## ENTRIES SUPPLIED:
★ ★ ★ ★

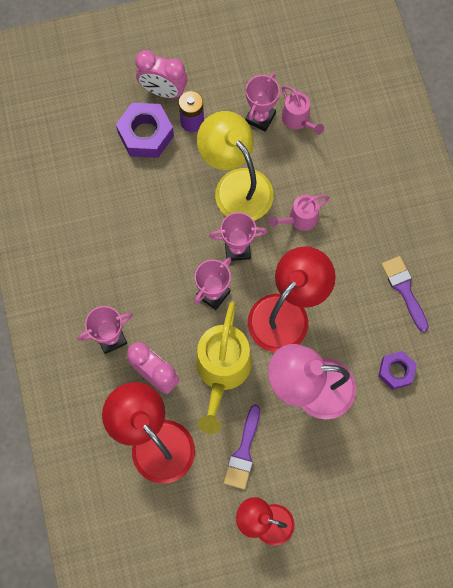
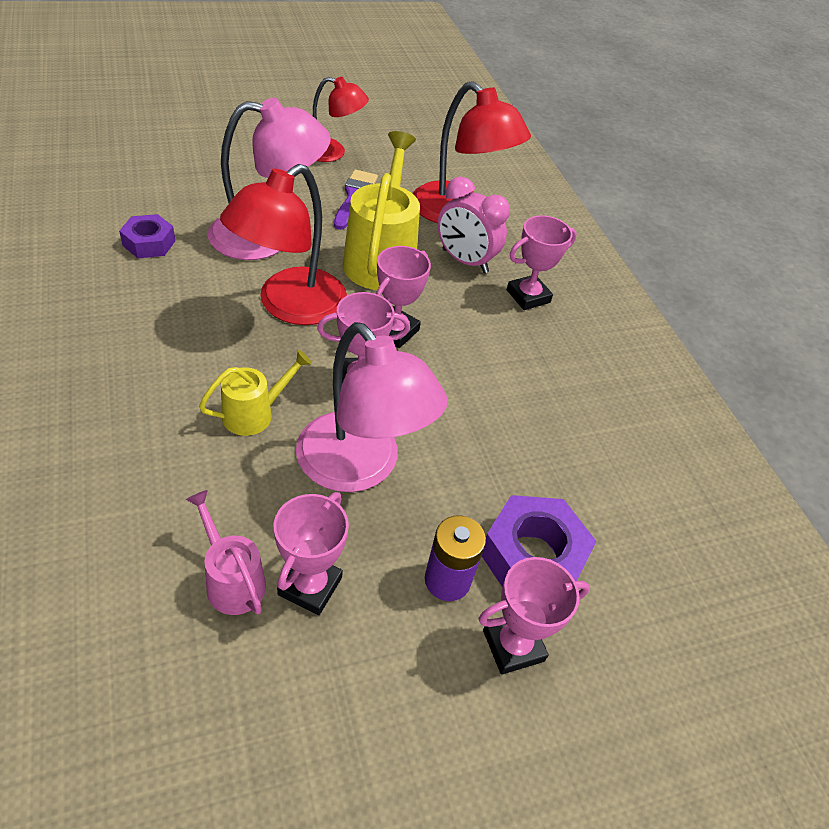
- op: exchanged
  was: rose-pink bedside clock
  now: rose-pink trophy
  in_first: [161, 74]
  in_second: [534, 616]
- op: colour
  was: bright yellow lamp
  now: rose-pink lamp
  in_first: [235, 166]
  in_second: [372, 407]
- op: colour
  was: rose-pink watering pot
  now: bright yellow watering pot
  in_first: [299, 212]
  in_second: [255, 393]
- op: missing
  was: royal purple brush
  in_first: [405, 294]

★ ★ ★ ★

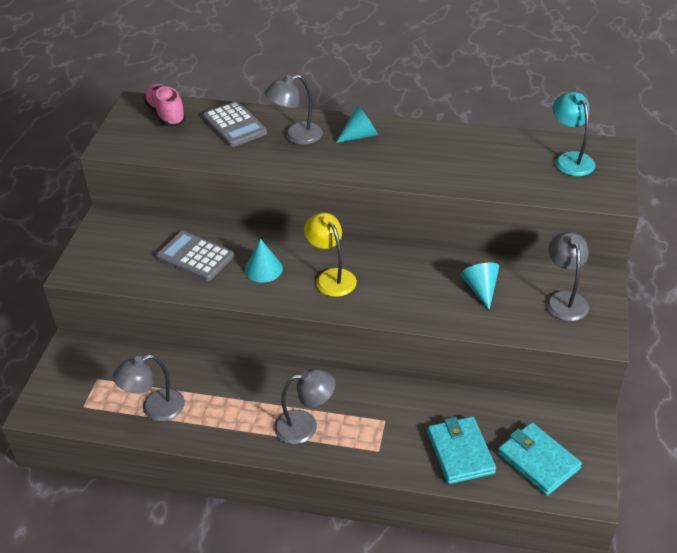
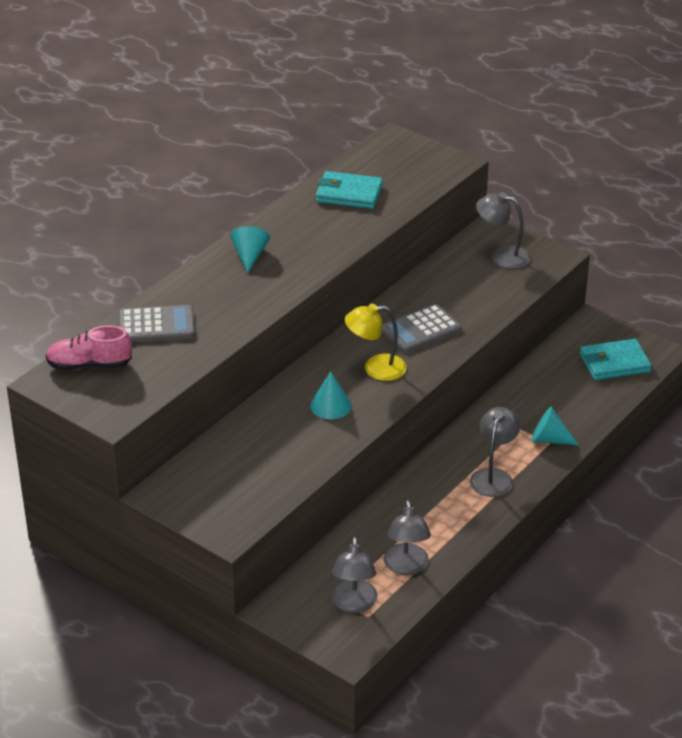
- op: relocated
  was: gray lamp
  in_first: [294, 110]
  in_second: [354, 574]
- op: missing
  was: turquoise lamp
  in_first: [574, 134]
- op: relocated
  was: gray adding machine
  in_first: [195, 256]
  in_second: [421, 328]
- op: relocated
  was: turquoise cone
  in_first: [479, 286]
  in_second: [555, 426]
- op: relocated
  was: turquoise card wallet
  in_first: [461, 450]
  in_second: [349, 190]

★ ★ ★ ★

Among the records above, find each line holding "watering" and list it.

## ANSWER FOR THIS EXERCISE:
  was: rose-pink watering pot
  now: bright yellow watering pot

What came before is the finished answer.